▸ What the exercise asks:
Copy out each line below verbatim, skipping any picture.

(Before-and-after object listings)
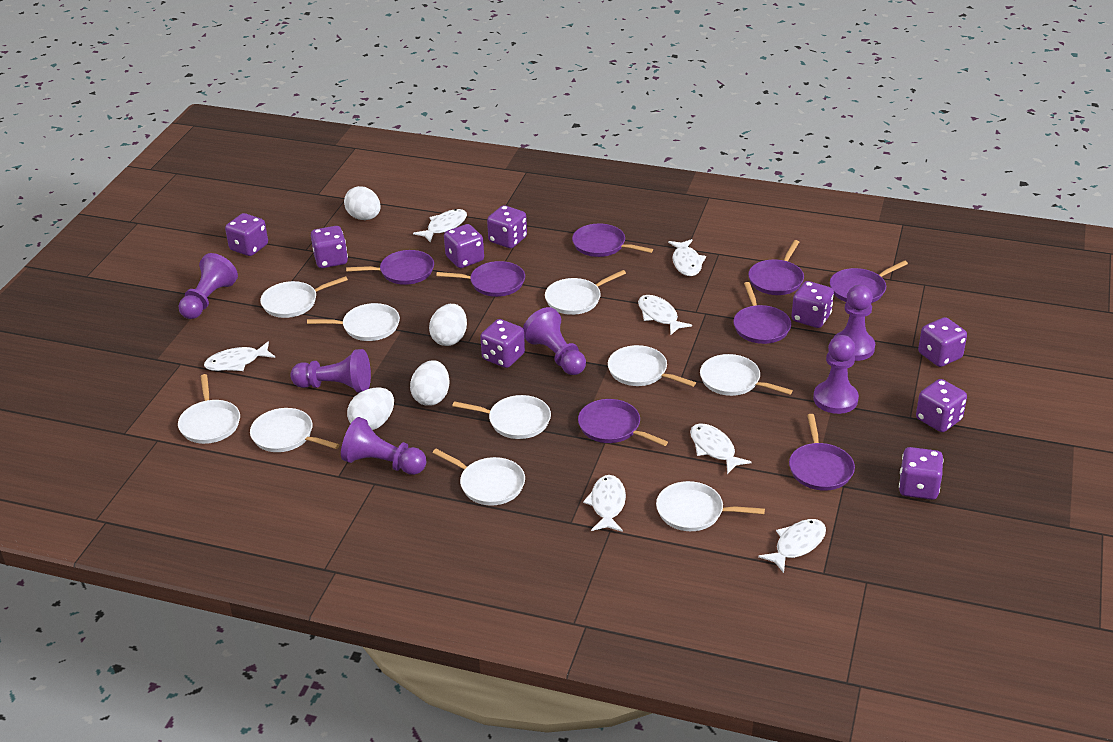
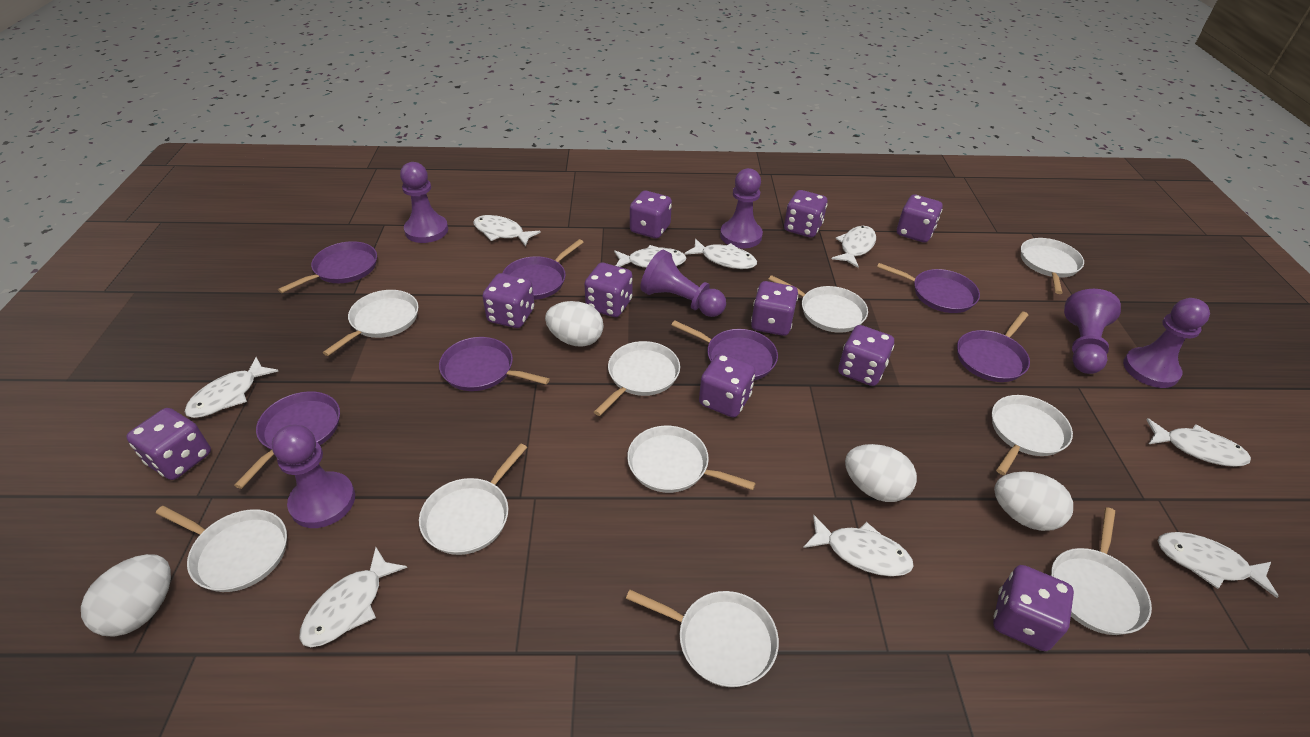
purple dice: 9 -> 10
purple pan: 8 -> 7
white fish: 7 -> 9

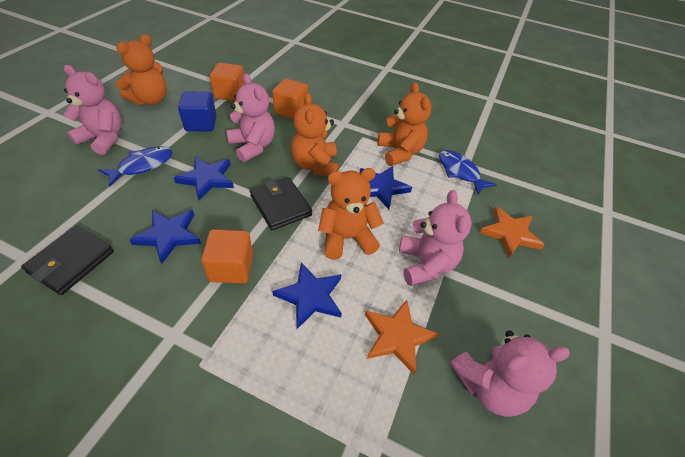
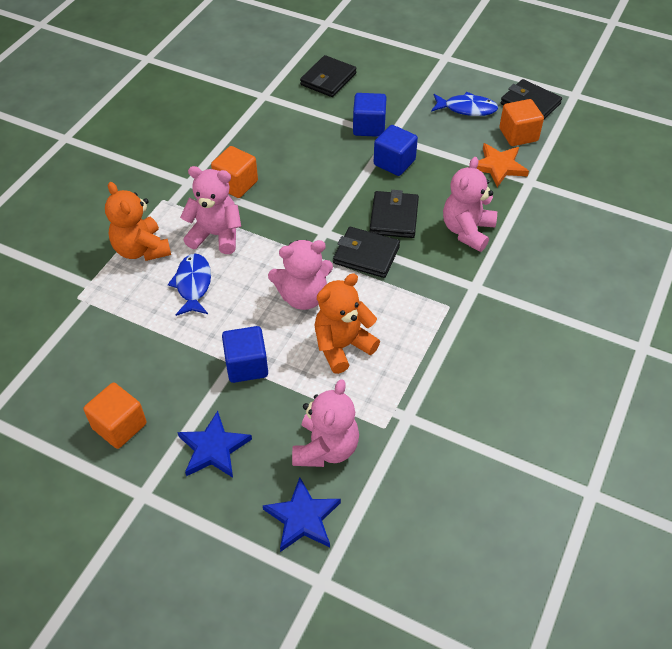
black wallet: 2 -> 4
blue cube: 1 -> 3
blue star: 4 -> 2
orange star: 2 -> 1
orange teddy bear: 4 -> 2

▸ Written solution:
purple dice: 9 -> 10
purple pan: 8 -> 7
white fish: 7 -> 9

black wallet: 2 -> 4
blue cube: 1 -> 3
blue star: 4 -> 2
orange star: 2 -> 1
orange teddy bear: 4 -> 2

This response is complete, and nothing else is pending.